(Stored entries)
———

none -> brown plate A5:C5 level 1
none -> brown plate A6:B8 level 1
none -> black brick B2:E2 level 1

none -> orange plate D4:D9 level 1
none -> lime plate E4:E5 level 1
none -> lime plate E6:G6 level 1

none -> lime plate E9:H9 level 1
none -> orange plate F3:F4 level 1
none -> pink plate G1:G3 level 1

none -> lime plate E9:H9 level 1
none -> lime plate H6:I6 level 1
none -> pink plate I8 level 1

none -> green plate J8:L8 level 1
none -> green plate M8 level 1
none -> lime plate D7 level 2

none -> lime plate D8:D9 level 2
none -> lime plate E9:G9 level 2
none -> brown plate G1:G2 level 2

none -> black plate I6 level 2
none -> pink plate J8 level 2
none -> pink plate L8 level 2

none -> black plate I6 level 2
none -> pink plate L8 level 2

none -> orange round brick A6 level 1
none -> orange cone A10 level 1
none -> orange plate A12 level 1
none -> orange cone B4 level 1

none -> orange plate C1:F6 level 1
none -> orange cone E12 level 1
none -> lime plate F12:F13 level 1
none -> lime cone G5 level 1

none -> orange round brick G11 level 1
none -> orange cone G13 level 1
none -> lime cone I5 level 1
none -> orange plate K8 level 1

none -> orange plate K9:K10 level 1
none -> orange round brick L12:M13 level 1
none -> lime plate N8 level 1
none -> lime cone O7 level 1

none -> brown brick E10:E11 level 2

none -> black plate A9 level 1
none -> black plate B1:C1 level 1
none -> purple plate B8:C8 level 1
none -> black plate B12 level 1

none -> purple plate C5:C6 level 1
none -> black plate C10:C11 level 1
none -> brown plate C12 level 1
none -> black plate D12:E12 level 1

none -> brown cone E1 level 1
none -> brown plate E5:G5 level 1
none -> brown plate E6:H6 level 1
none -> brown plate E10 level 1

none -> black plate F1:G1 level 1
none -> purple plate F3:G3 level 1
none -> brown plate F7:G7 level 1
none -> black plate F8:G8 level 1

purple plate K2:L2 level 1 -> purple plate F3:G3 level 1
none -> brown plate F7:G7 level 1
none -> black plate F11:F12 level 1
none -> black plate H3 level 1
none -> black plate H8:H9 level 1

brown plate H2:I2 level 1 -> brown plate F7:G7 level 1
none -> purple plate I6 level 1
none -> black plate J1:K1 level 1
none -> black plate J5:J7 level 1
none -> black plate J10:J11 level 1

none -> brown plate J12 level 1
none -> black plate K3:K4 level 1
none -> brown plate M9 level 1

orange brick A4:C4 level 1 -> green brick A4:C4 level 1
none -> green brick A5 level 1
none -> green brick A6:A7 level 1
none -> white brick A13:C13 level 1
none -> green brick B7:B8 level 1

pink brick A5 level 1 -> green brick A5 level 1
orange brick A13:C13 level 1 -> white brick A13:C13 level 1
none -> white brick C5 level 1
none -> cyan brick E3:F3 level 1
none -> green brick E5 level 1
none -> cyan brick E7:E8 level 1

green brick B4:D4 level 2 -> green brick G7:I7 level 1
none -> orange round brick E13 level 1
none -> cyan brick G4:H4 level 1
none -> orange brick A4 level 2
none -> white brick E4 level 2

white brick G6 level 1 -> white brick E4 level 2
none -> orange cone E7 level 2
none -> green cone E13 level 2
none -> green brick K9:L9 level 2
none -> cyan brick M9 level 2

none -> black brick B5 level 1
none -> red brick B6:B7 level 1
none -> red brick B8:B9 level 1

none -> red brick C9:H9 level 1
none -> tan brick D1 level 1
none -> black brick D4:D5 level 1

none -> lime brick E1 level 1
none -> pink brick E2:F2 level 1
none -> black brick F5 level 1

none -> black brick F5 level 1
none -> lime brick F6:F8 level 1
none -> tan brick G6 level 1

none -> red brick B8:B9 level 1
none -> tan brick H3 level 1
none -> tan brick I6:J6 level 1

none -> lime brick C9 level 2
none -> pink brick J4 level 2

———

Work required — Above are the entries. Output exactly the lines beginning with the line that has "none -> orange cone E7 level 2" and ending with the line that has "none -> tan brick D1 level 1".

Solution to the problem —
none -> orange cone E7 level 2
none -> green cone E13 level 2
none -> green brick K9:L9 level 2
none -> cyan brick M9 level 2

none -> black brick B5 level 1
none -> red brick B6:B7 level 1
none -> red brick B8:B9 level 1

none -> red brick C9:H9 level 1
none -> tan brick D1 level 1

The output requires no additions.